Exercise details:
Quote the records exactly, starting at the first line and stopping after the line with "The second view gained the pear"; skip the pictures.

Data for this task:
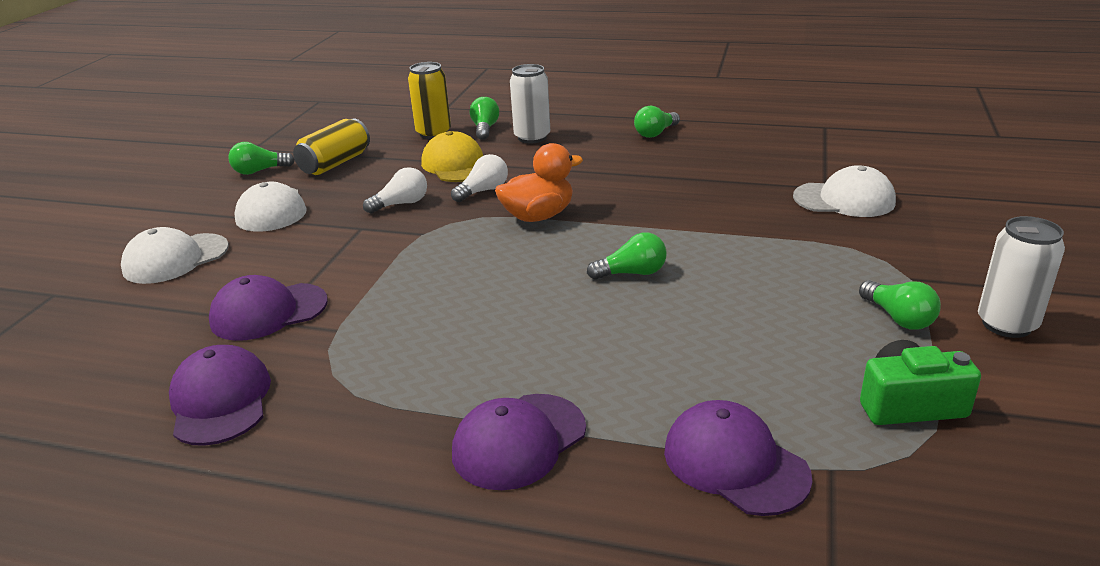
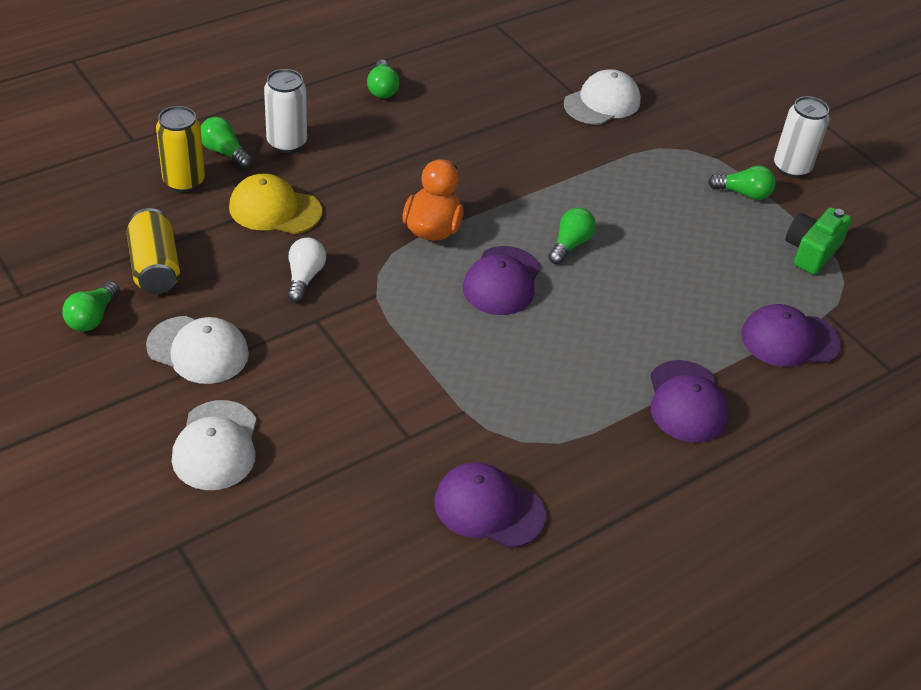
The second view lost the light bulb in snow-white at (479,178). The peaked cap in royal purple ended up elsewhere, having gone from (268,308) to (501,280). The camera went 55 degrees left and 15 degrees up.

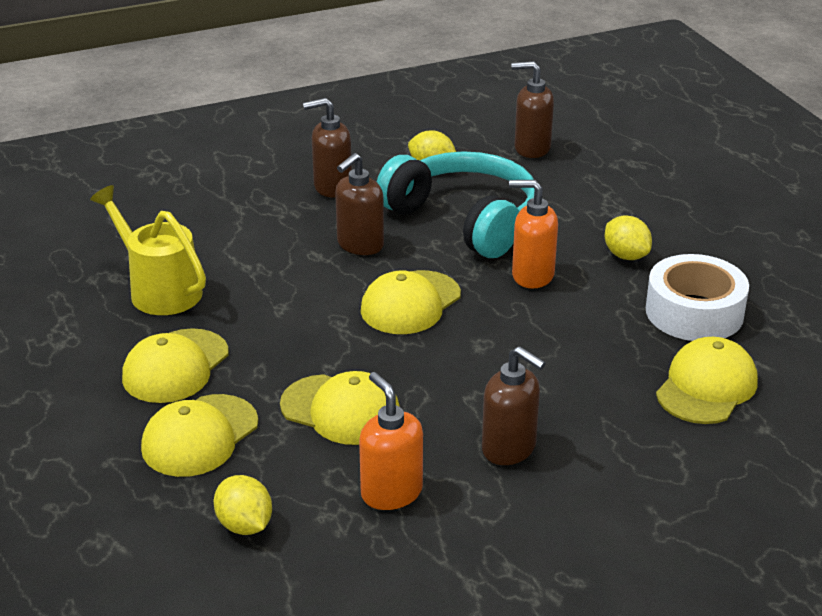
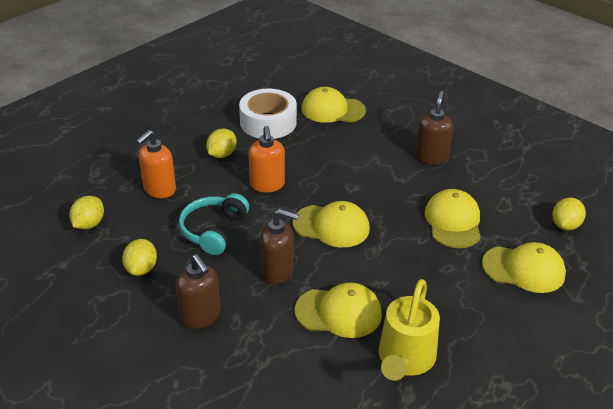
The peaked cap in bright yellow ended up elsewhere, having gone from (175,365) to (338,310). The soap pump in orange-coloured ended up elsewhere, having gone from (391,441) to (156,164). Where the soap pump in dark brown stood at (533,109), the citrus fruit in bright yellow came to stand at (86,213). The size of the headset in teal at (456,204) changed by a factor of 0.61. The camera went 115 degrees left and 5 degrees up.

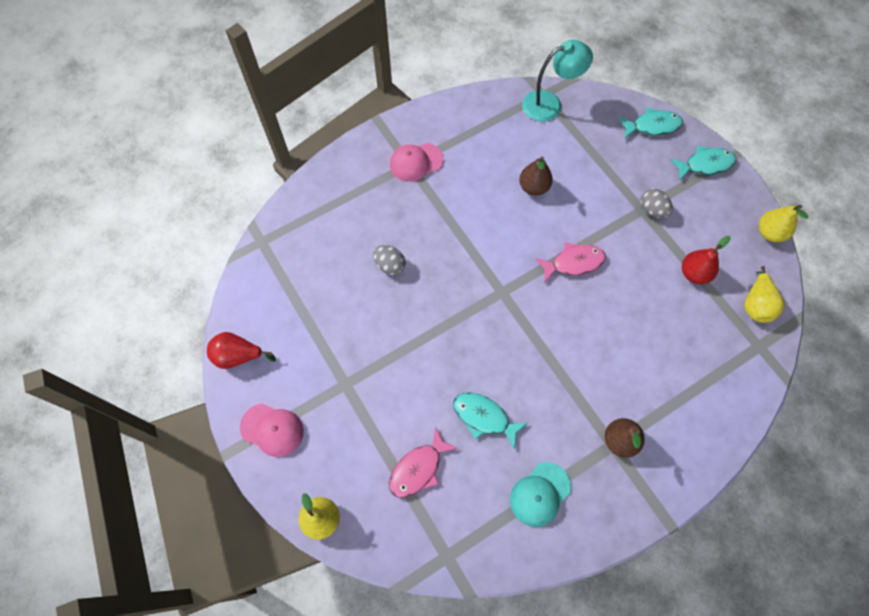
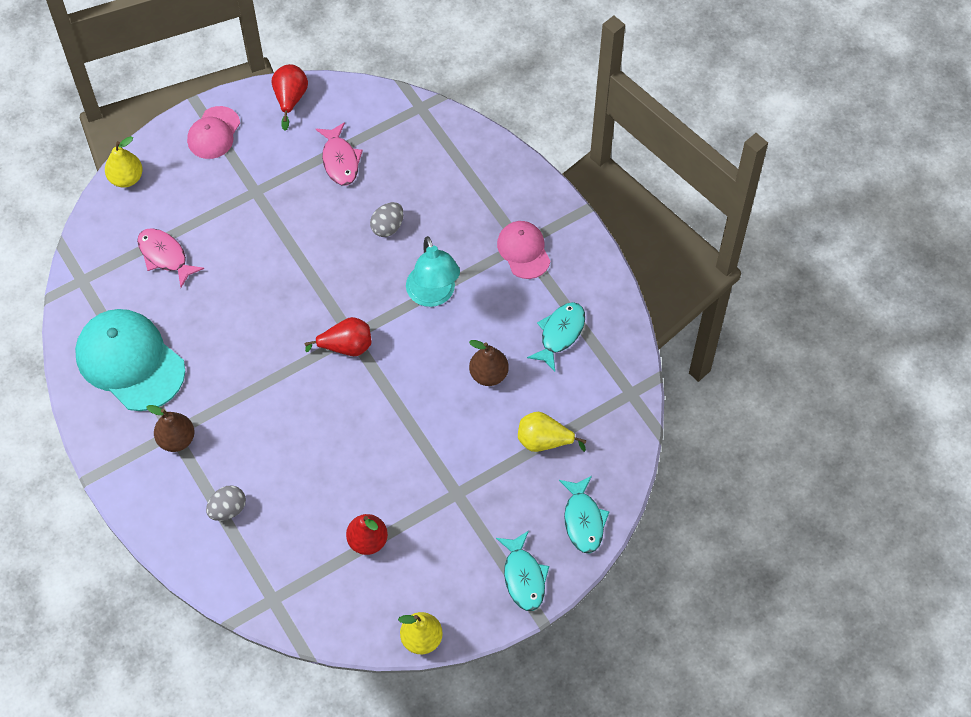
The second view gained the pear in crimson at (338,336). The toy fish in teal ended up elsewhere, having gone from (490,421) to (556,337). The reading lamp in teal ended up elsewhere, having gone from (557,81) to (433,271). The toy fish in pink ended up elsewhere, having gone from (570,262) to (339,153). The egg shape in grey ended up elsewhere, having gone from (656,203) to (226,503). The pear in bright yellow ended up elsewhere, having gone from (764,294) to (552,432). The size of the peaked cap in teal at (540,494) changed by a factor of 1.79. The camera went 90 degrees right and 5 degrees down.

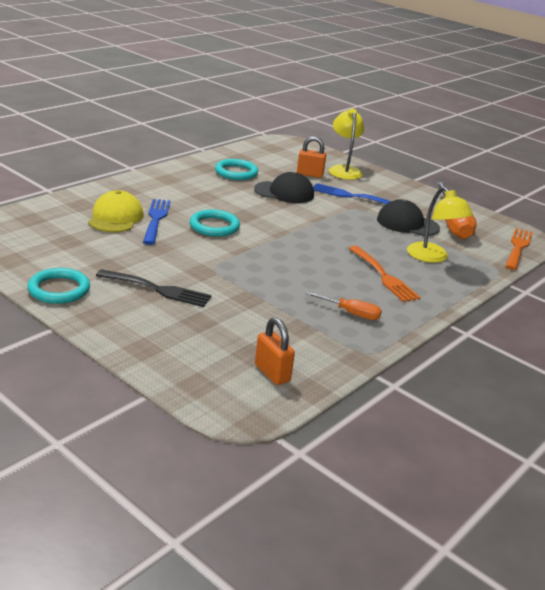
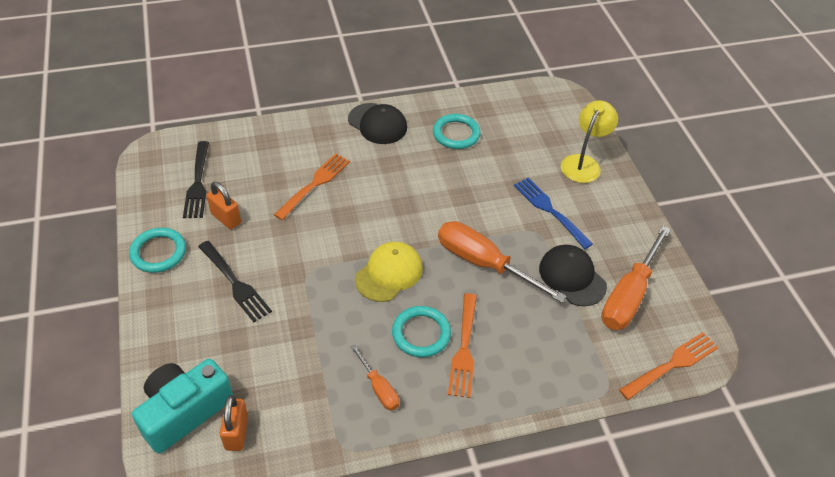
The second view lost the reading lamp in bright yellow at (440,225). The second view gained the photo camera in teal at (182,406). The second view gained the table fork in jet-black at (196,179). The second view gained the hand screwdriver in orange-coloured at (502,262). The peaked cap in bright yellow ended up elsewhere, having gone from (116,211) to (389,272). The hoop in teal ended up elsewhere, having gone from (215,223) to (421,331). The peaked cap in jet-black ended up elsewhere, having gone from (284,187) to (377,123). The lock in orange-coloured ended up elsewhere, having gone from (311,157) to (224,205). What was the table fork in blue at (157,222) turned into the table fork in orange-coloured at (312,186). The camera went 35 degrees right and 20 degrees up.

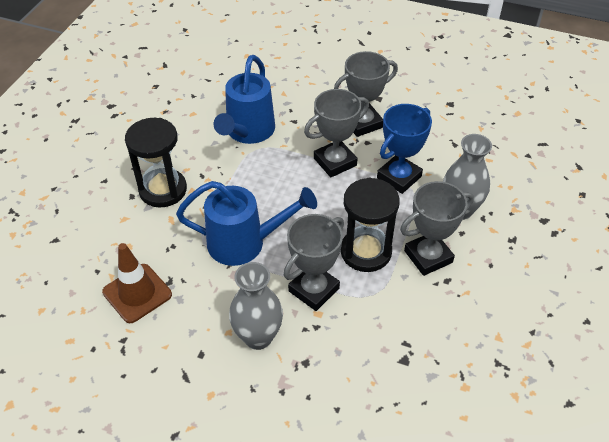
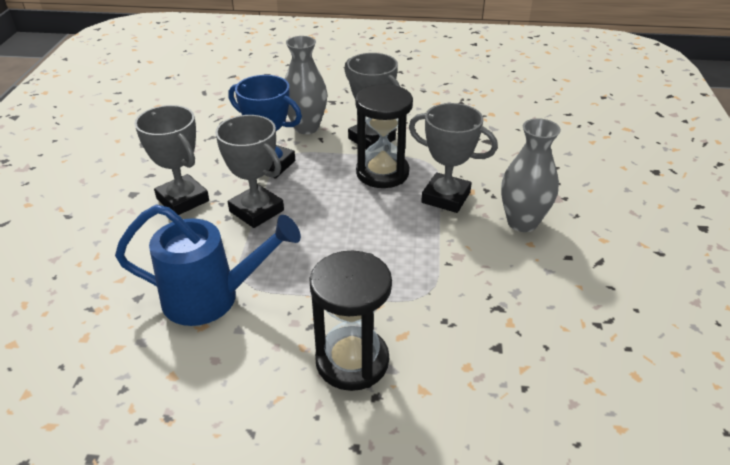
The second view lost the traffic cone in dark brown at (137,283). The second view lost the watering pot in blue at (246,223). The camera went 105 degrees left and 10 degrees down.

Answer to this problem:
The second view lost the light bulb in snow-white at (479,178). The peaked cap in royal purple ended up elsewhere, having gone from (268,308) to (501,280). The camera went 55 degrees left and 15 degrees up.

The peaked cap in bright yellow ended up elsewhere, having gone from (175,365) to (338,310). The soap pump in orange-coloured ended up elsewhere, having gone from (391,441) to (156,164). Where the soap pump in dark brown stood at (533,109), the citrus fruit in bright yellow came to stand at (86,213). The size of the headset in teal at (456,204) changed by a factor of 0.61. The camera went 115 degrees left and 5 degrees up.

The second view gained the pear in crimson at (338,336). The toy fish in teal ended up elsewhere, having gone from (490,421) to (556,337). The reading lamp in teal ended up elsewhere, having gone from (557,81) to (433,271). The toy fish in pink ended up elsewhere, having gone from (570,262) to (339,153). The egg shape in grey ended up elsewhere, having gone from (656,203) to (226,503). The pear in bright yellow ended up elsewhere, having gone from (764,294) to (552,432). The size of the peaked cap in teal at (540,494) changed by a factor of 1.79. The camera went 90 degrees right and 5 degrees down.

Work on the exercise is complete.